Every picture should be left out, but the lines below must be repeated exactly.

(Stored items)
--------------------------------------------------
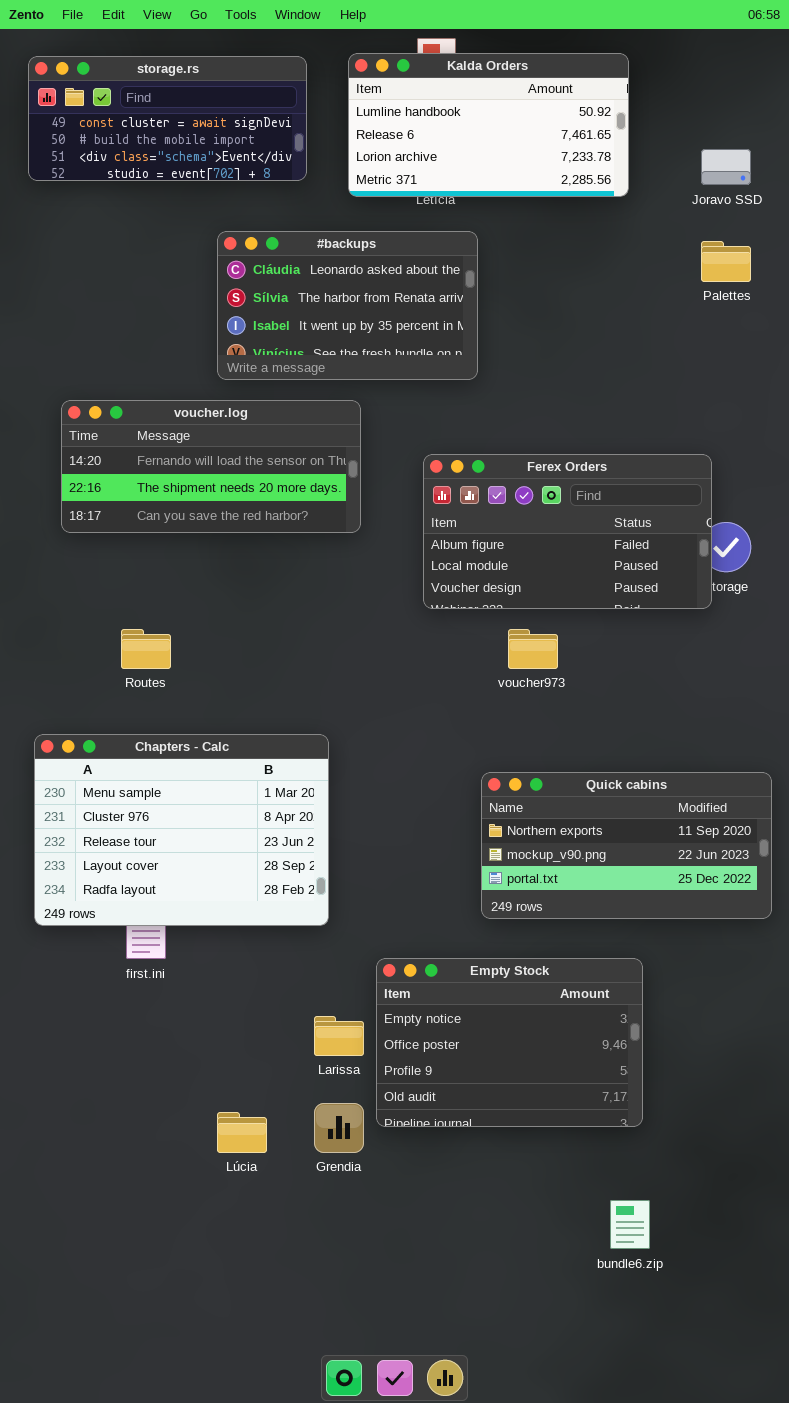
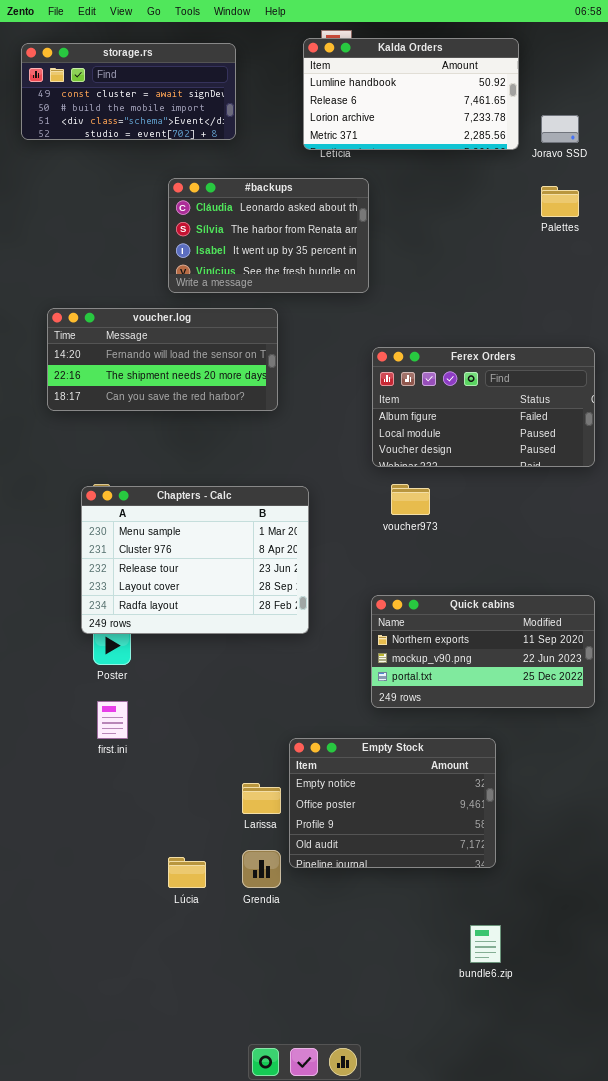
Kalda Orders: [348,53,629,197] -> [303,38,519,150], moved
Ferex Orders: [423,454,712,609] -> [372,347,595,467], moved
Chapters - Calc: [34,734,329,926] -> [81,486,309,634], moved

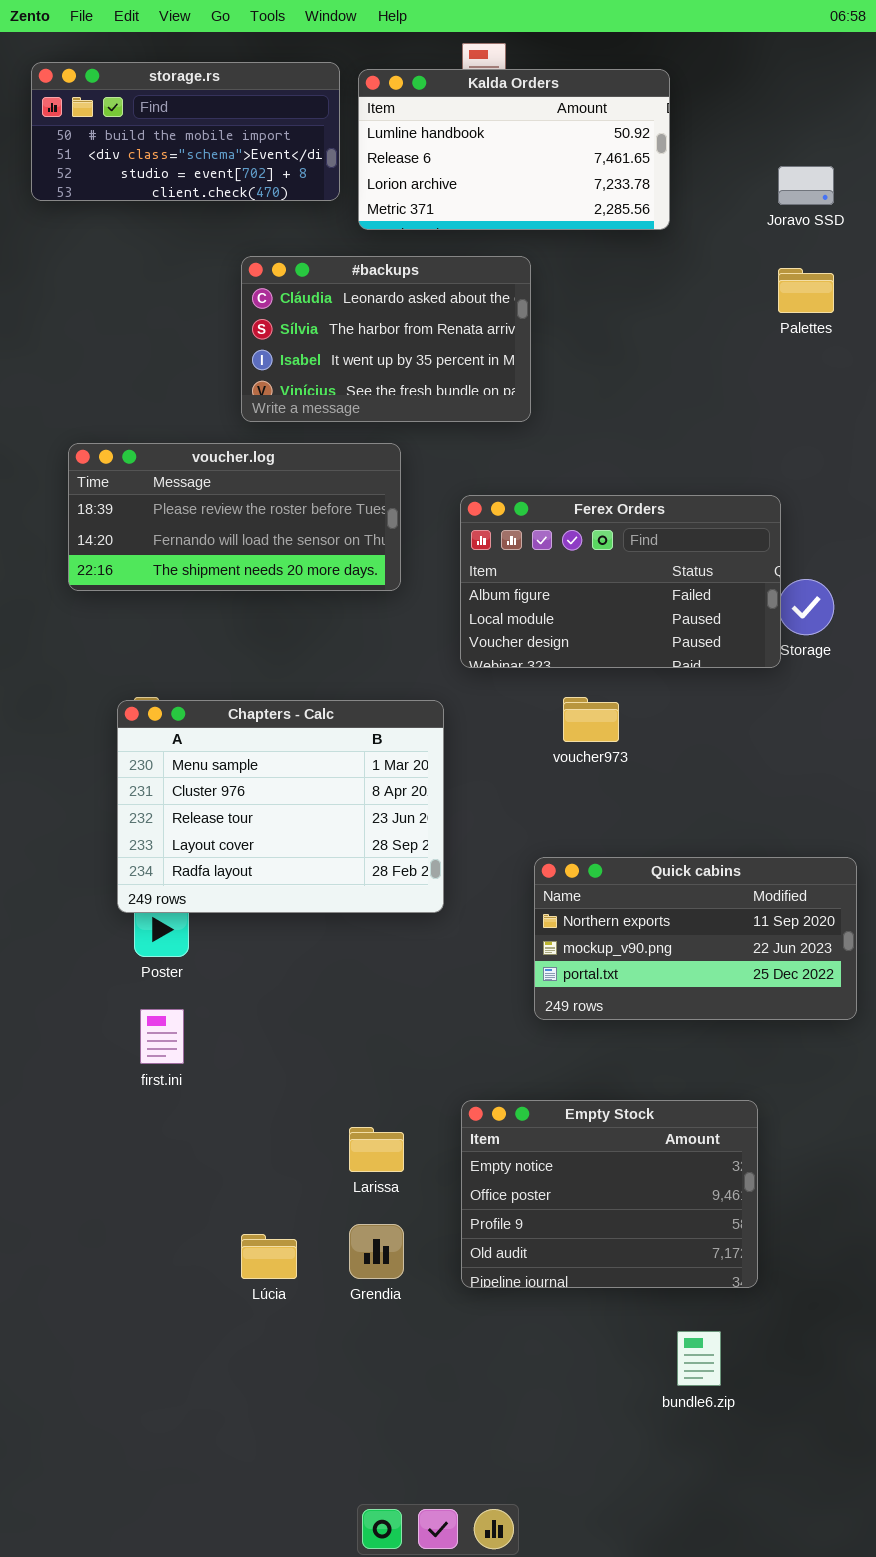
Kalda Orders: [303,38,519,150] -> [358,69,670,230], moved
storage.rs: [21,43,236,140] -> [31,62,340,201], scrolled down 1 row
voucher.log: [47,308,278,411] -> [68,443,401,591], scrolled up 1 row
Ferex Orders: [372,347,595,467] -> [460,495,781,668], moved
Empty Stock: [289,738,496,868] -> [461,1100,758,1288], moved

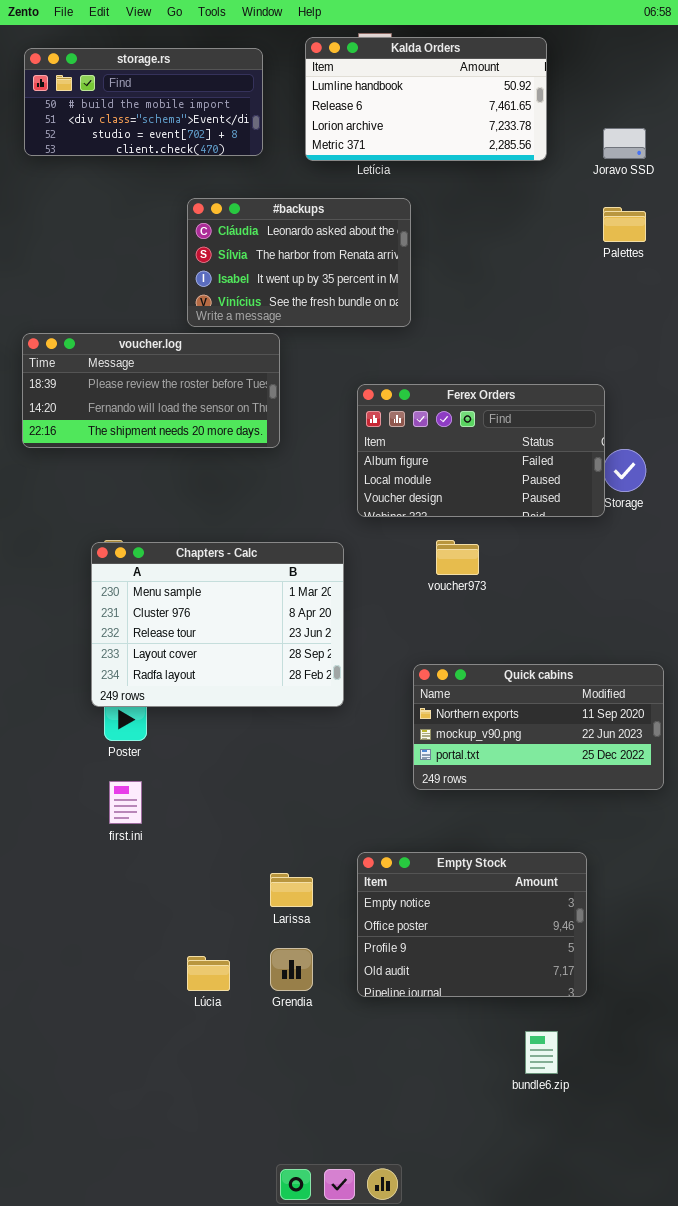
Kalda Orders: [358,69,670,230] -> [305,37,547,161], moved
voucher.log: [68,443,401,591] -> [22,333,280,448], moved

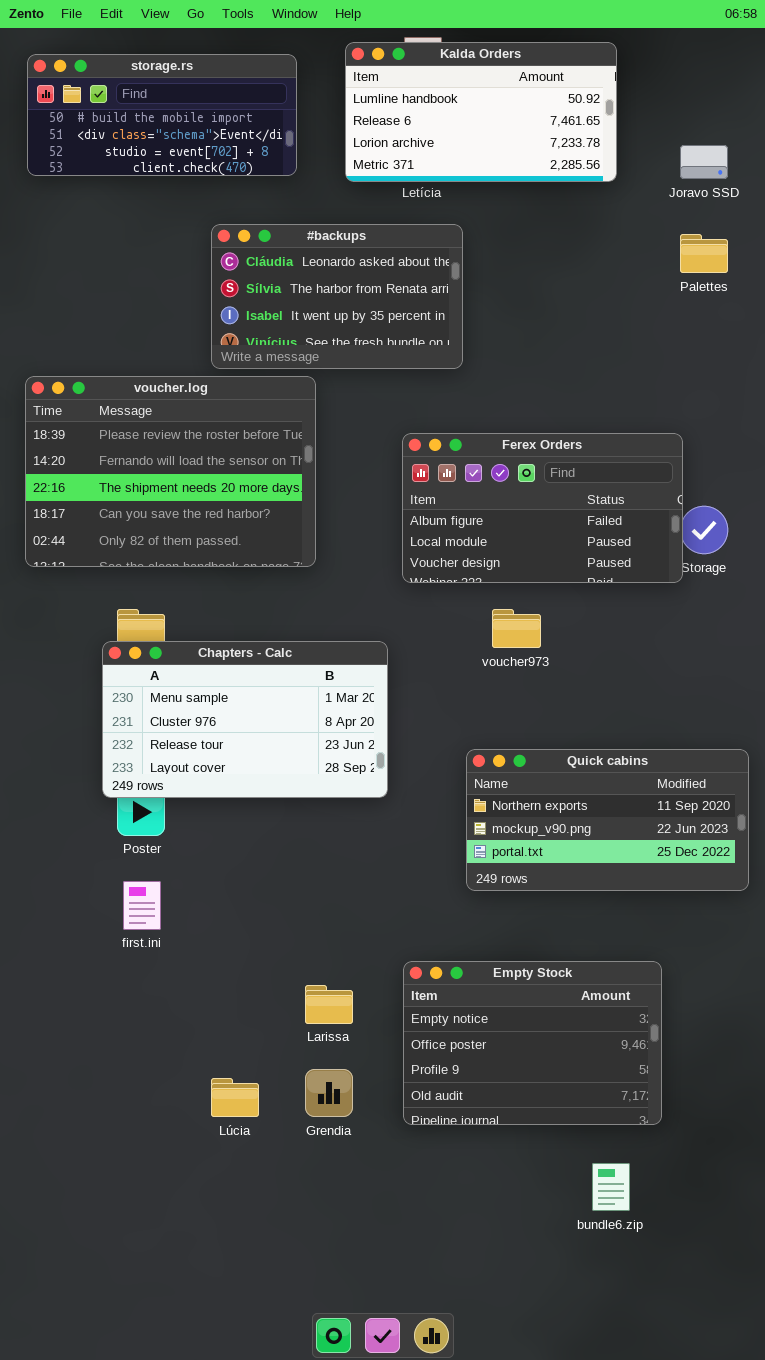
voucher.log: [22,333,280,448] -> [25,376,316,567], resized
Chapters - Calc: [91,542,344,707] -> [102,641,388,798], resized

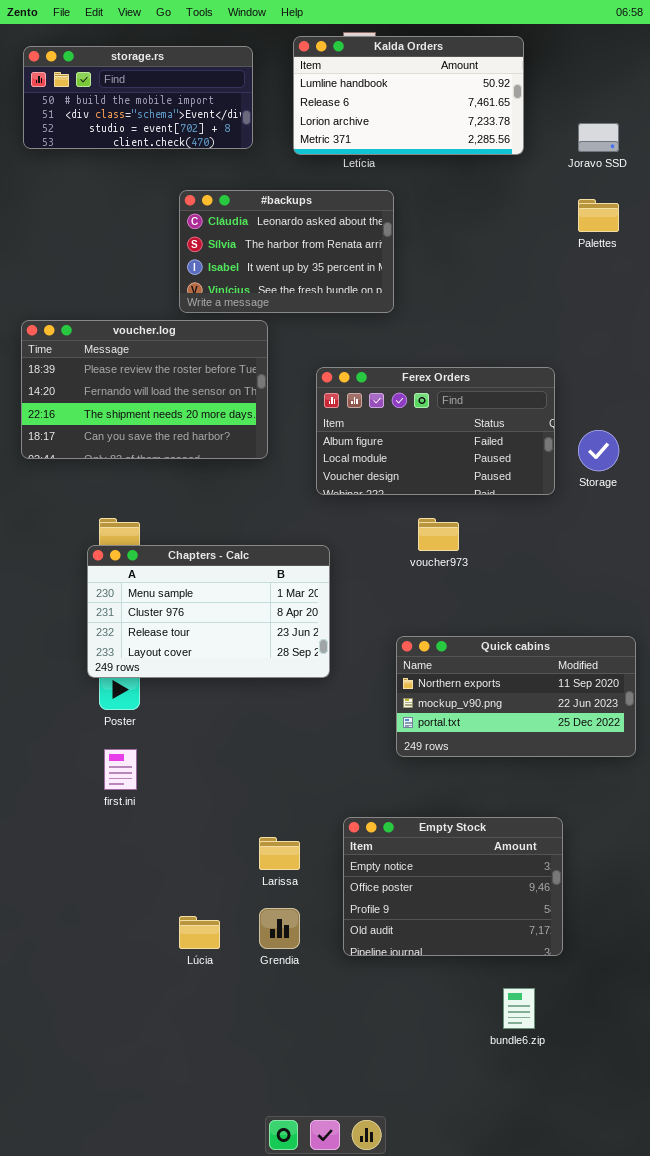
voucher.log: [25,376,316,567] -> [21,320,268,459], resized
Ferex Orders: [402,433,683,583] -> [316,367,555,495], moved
--------------------------------------------------
RESULT OF THE TASK:
Kalda Orders: [348,53,629,197] -> [303,38,519,150], moved
Ferex Orders: [423,454,712,609] -> [372,347,595,467], moved
Chapters - Calc: [34,734,329,926] -> [81,486,309,634], moved

Kalda Orders: [303,38,519,150] -> [358,69,670,230], moved
storage.rs: [21,43,236,140] -> [31,62,340,201], scrolled down 1 row
voucher.log: [47,308,278,411] -> [68,443,401,591], scrolled up 1 row
Ferex Orders: [372,347,595,467] -> [460,495,781,668], moved
Empty Stock: [289,738,496,868] -> [461,1100,758,1288], moved

Kalda Orders: [358,69,670,230] -> [305,37,547,161], moved
voucher.log: [68,443,401,591] -> [22,333,280,448], moved

voucher.log: [22,333,280,448] -> [25,376,316,567], resized
Chapters - Calc: [91,542,344,707] -> [102,641,388,798], resized

voucher.log: [25,376,316,567] -> [21,320,268,459], resized
Ferex Orders: [402,433,683,583] -> [316,367,555,495], moved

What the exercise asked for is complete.